Required action —
What you return must be an exact copy of the lines in the listing below between the line holding "C5: 680pF (GND, N010) -> 68nF (GND, N010)" and the line holding "U4 pin OUT: N025 -> N016", inclusive, and nothing more.
------ Information given ------
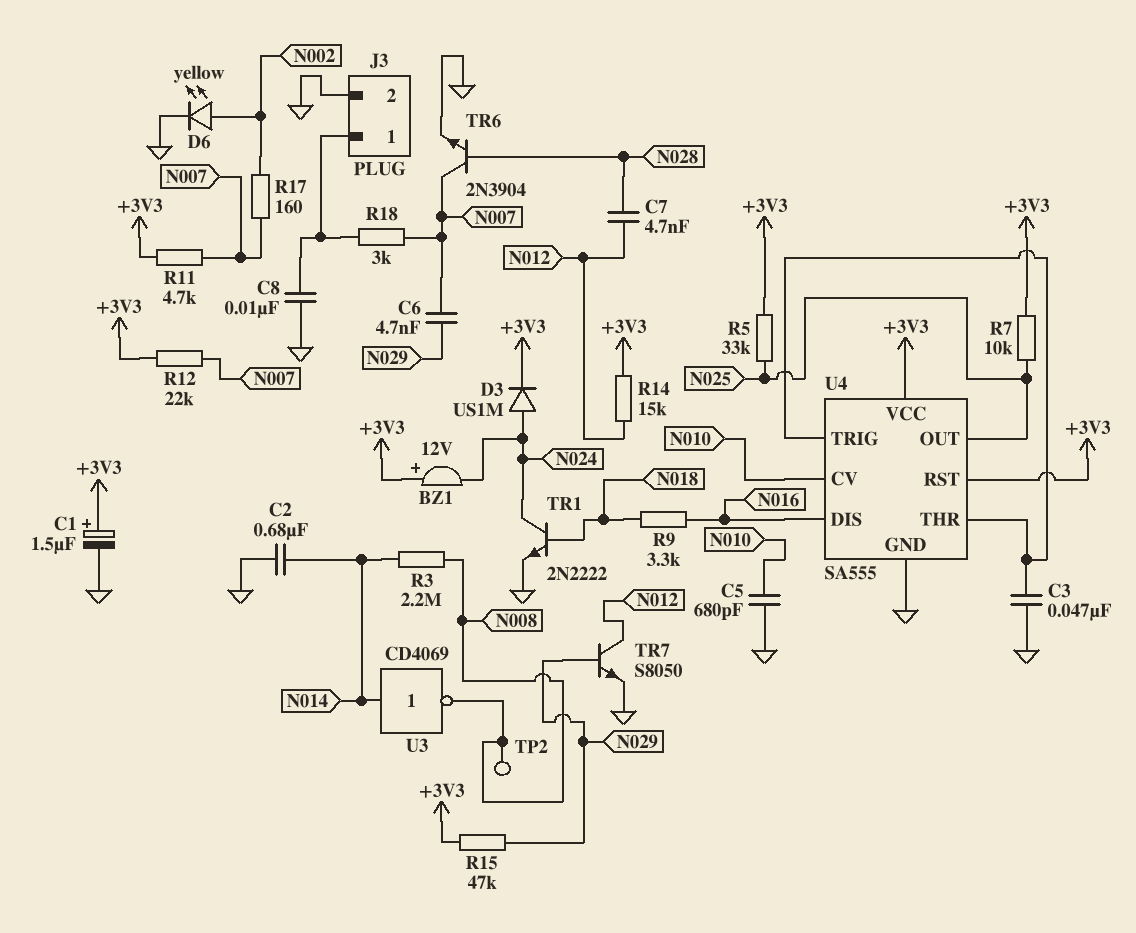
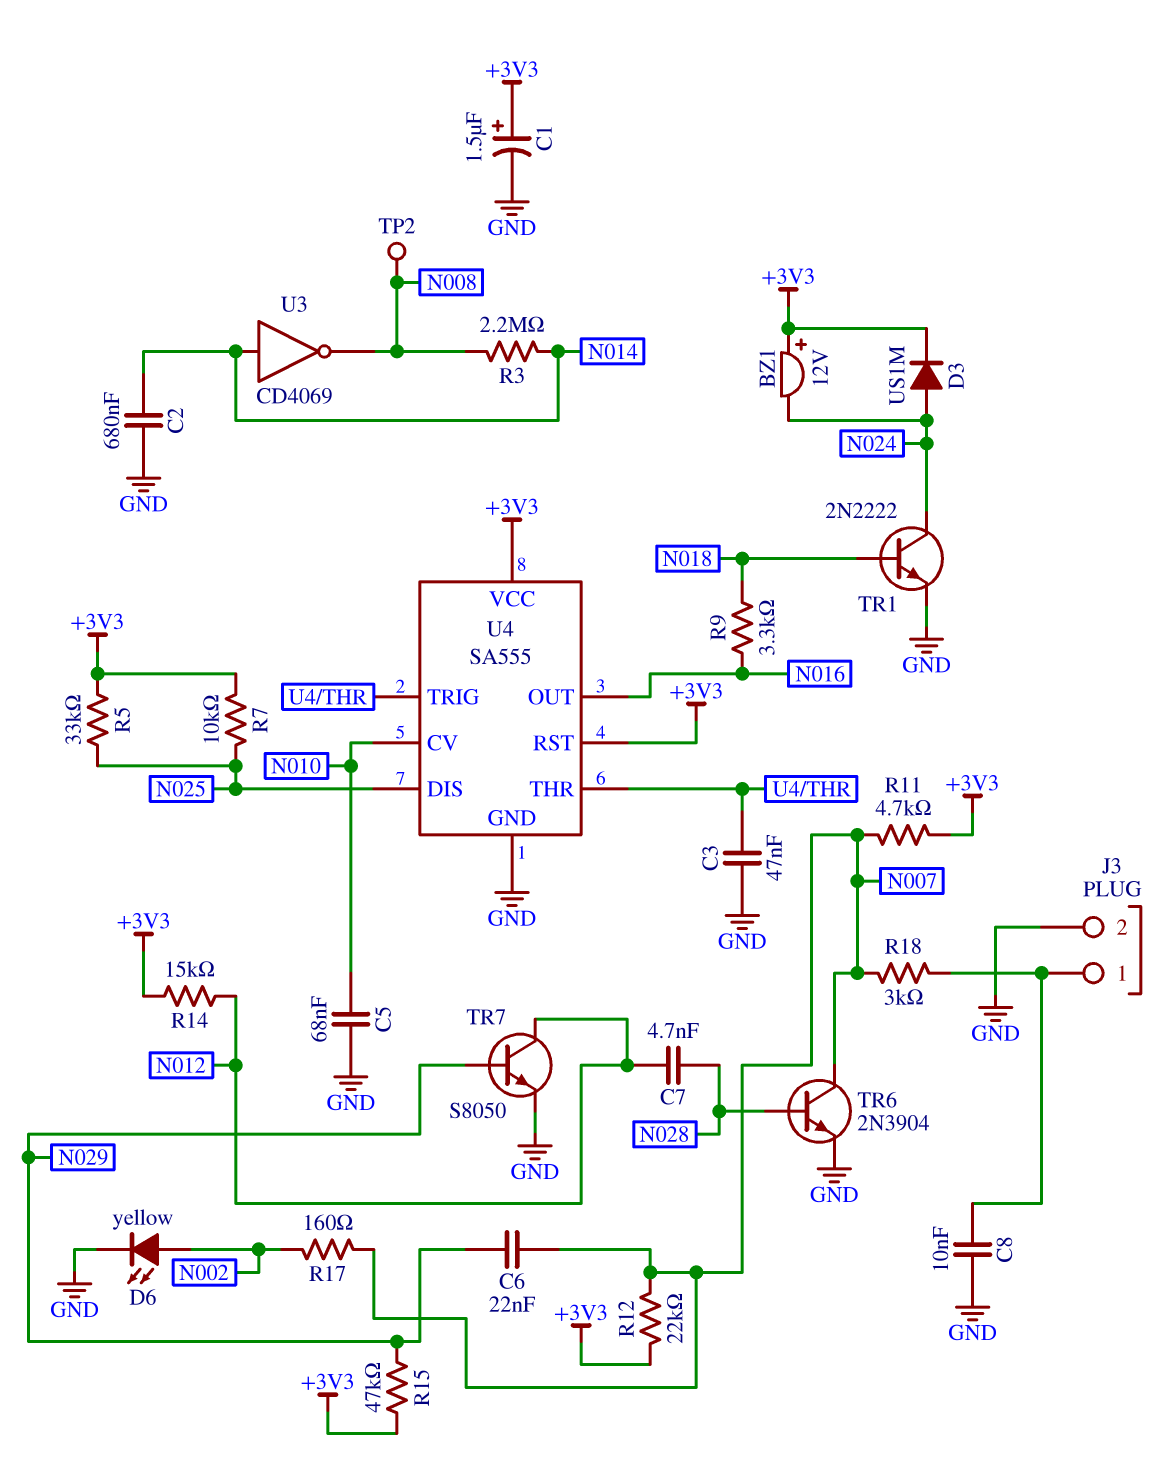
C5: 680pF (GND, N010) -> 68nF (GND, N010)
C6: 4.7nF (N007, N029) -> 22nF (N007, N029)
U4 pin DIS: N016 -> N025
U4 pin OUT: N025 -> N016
------
------ Information given ------
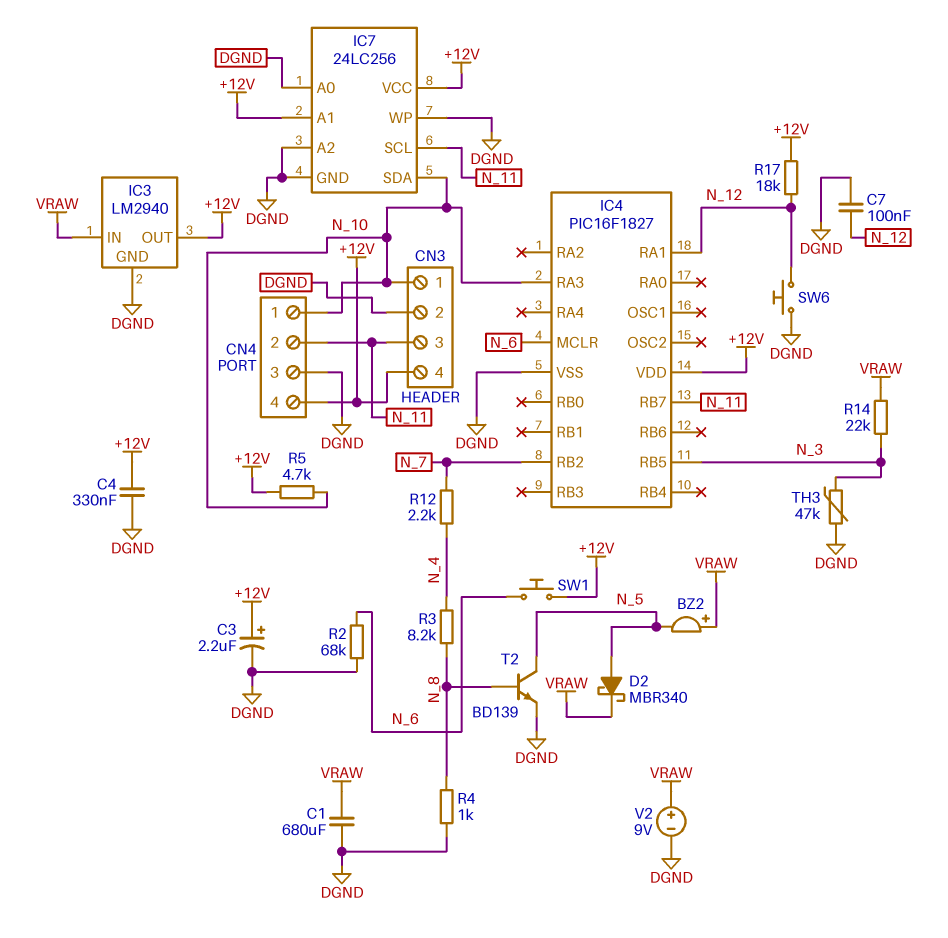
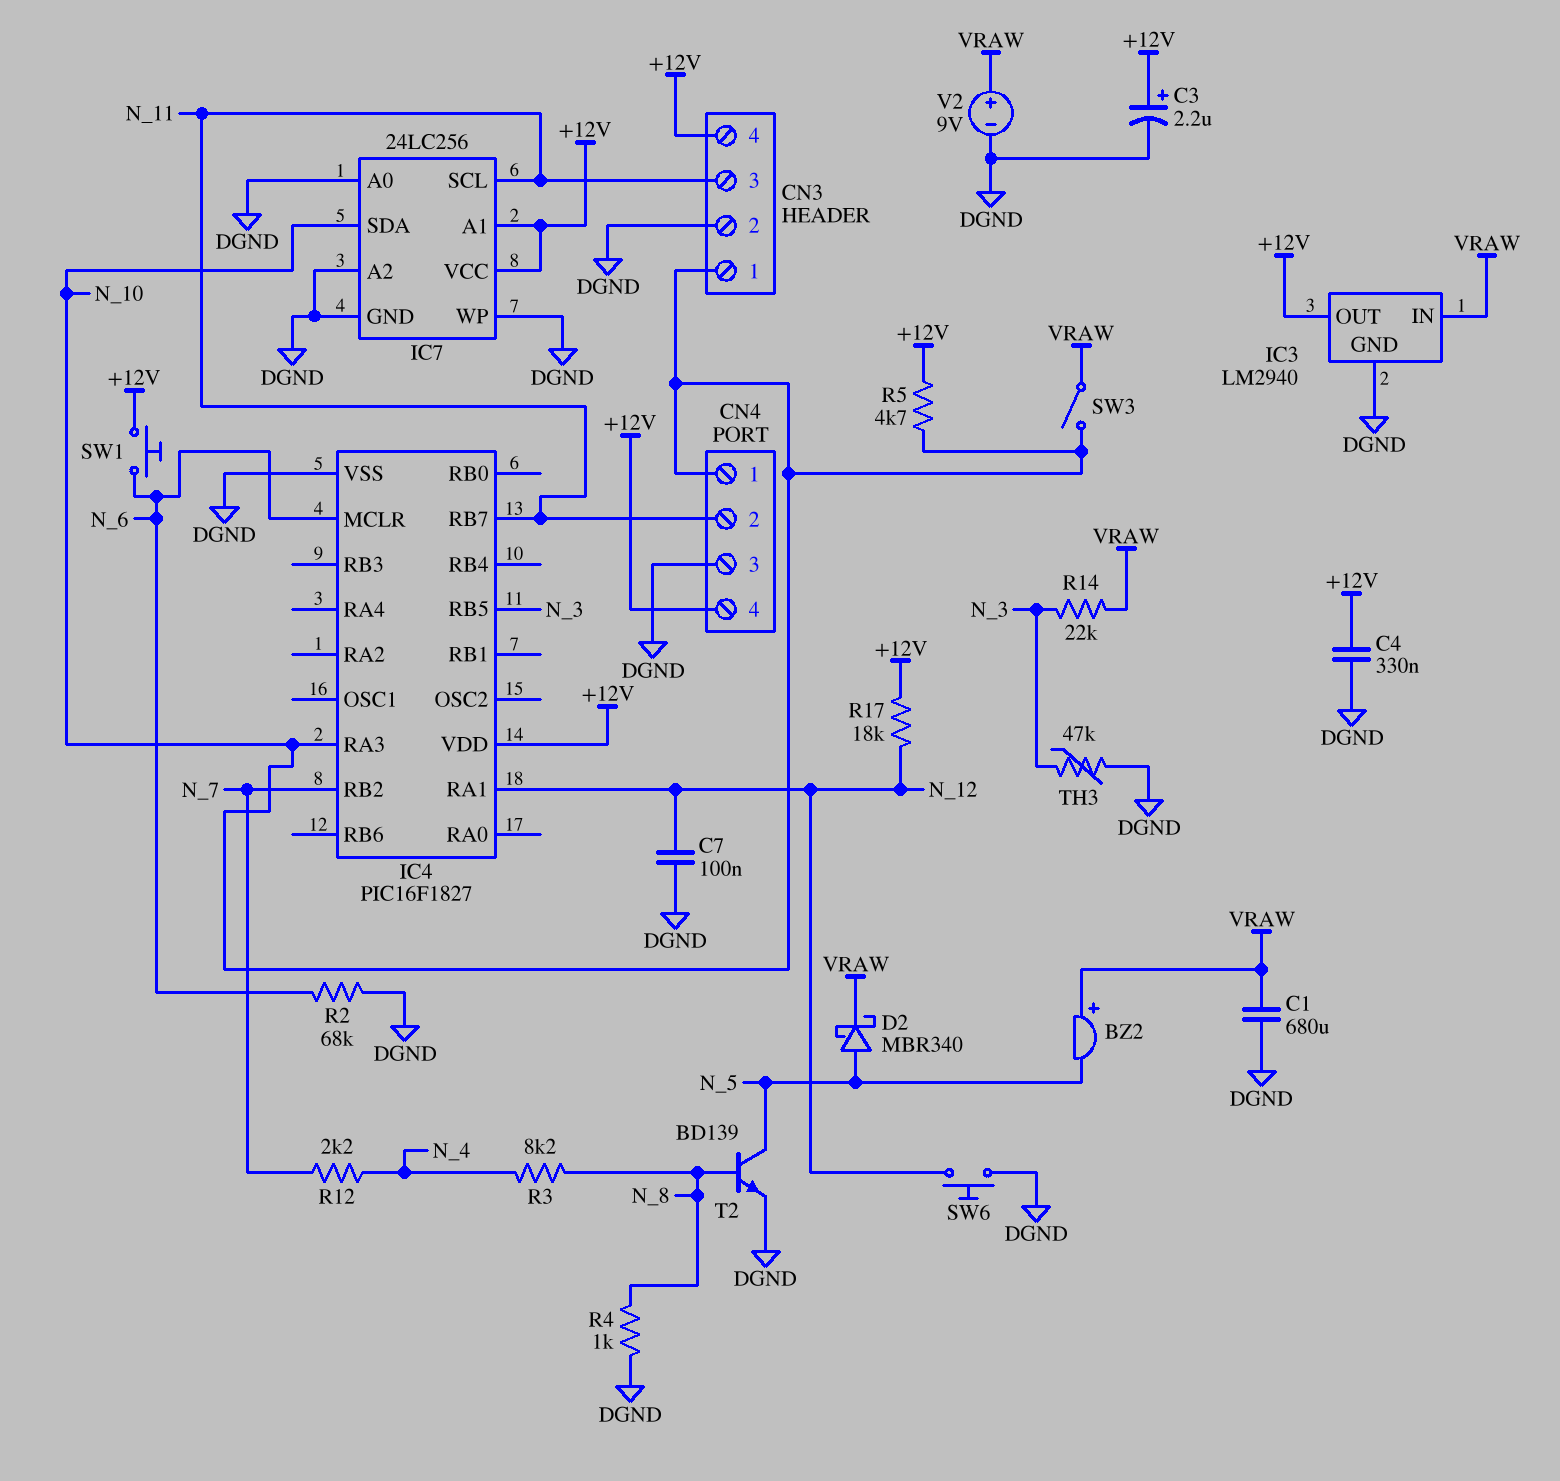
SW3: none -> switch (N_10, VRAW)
------
Finished task —
C5: 680pF (GND, N010) -> 68nF (GND, N010)
C6: 4.7nF (N007, N029) -> 22nF (N007, N029)
U4 pin DIS: N016 -> N025
U4 pin OUT: N025 -> N016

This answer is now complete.